## [Stored dataset items]

┌──

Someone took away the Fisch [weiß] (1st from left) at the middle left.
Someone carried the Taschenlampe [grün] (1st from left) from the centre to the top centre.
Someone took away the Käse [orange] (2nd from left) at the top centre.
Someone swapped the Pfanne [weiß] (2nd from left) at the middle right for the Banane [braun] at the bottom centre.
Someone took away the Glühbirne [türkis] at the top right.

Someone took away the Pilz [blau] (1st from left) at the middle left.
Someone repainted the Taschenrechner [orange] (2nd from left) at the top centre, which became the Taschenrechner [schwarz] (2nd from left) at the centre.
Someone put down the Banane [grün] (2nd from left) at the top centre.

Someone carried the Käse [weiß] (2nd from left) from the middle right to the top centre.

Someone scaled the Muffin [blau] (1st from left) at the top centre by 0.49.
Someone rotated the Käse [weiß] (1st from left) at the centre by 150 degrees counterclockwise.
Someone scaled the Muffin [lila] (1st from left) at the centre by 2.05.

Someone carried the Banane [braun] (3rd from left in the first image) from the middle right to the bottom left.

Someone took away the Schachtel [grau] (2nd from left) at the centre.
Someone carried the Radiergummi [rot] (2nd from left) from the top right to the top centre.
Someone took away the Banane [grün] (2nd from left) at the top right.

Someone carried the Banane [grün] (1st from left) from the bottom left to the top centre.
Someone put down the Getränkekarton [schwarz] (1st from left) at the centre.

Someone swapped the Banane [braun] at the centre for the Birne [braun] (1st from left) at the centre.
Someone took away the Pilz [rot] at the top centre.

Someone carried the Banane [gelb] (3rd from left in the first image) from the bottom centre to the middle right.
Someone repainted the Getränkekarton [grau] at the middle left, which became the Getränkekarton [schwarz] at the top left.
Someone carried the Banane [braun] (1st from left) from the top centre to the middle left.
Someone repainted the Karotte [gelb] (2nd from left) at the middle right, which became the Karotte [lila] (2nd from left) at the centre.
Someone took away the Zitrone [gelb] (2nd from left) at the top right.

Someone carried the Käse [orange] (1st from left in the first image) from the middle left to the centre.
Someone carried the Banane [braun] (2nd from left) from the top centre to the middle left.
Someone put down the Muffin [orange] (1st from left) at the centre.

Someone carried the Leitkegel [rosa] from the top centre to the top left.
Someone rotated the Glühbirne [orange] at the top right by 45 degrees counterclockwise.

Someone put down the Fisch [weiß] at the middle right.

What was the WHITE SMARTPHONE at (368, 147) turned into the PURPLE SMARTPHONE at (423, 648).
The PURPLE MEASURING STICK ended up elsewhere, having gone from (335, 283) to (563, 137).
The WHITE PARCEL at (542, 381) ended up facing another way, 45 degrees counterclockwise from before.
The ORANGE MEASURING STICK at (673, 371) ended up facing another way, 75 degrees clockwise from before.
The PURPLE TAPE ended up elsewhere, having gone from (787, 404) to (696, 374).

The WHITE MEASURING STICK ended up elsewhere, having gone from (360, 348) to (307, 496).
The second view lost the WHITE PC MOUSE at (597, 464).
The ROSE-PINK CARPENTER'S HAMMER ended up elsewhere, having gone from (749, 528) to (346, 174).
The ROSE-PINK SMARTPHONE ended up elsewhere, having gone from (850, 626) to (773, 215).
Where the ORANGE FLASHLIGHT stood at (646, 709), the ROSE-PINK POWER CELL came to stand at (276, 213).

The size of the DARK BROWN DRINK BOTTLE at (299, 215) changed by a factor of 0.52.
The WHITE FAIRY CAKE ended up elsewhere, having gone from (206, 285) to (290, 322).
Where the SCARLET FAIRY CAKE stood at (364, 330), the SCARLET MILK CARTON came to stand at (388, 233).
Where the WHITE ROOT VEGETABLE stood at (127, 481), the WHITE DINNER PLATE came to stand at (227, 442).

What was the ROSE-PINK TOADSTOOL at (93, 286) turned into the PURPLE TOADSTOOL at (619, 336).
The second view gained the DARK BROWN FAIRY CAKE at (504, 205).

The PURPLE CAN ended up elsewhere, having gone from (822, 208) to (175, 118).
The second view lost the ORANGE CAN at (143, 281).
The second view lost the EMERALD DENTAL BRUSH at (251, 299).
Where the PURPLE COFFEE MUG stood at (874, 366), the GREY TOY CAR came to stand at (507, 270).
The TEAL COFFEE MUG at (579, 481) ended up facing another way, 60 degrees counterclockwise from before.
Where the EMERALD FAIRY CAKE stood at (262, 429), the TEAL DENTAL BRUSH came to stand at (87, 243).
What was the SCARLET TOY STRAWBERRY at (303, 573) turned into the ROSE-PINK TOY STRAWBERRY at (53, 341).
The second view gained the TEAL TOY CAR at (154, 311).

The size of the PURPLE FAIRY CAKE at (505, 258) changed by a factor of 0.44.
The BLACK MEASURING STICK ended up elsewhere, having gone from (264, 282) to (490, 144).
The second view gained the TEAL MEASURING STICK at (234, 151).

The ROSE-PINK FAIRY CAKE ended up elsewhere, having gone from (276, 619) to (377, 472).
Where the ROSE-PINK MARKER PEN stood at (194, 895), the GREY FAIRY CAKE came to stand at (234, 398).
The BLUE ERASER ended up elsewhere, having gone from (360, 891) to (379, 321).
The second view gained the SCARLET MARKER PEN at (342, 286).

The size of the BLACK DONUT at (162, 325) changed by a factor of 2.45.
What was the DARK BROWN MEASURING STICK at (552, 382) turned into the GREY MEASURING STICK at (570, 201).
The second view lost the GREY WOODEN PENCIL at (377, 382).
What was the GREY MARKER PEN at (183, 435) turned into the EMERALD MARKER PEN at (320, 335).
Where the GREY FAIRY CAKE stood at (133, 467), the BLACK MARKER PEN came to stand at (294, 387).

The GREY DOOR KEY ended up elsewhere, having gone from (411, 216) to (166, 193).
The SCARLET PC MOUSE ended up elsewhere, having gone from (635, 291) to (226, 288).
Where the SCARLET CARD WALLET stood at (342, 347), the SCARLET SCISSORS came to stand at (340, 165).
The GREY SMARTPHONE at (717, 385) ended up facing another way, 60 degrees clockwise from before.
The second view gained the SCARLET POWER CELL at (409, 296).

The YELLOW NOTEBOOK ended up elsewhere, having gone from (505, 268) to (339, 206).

└──

## [Problem to solve]
Please print, exactly and with nothing else, the lines from the first line of the entries through the line containing "Someone swapped the Pfanne".

## [Answer space]
Someone took away the Fisch [weiß] (1st from left) at the middle left.
Someone carried the Taschenlampe [grün] (1st from left) from the centre to the top centre.
Someone took away the Käse [orange] (2nd from left) at the top centre.
Someone swapped the Pfanne [weiß] (2nd from left) at the middle right for the Banane [braun] at the bottom centre.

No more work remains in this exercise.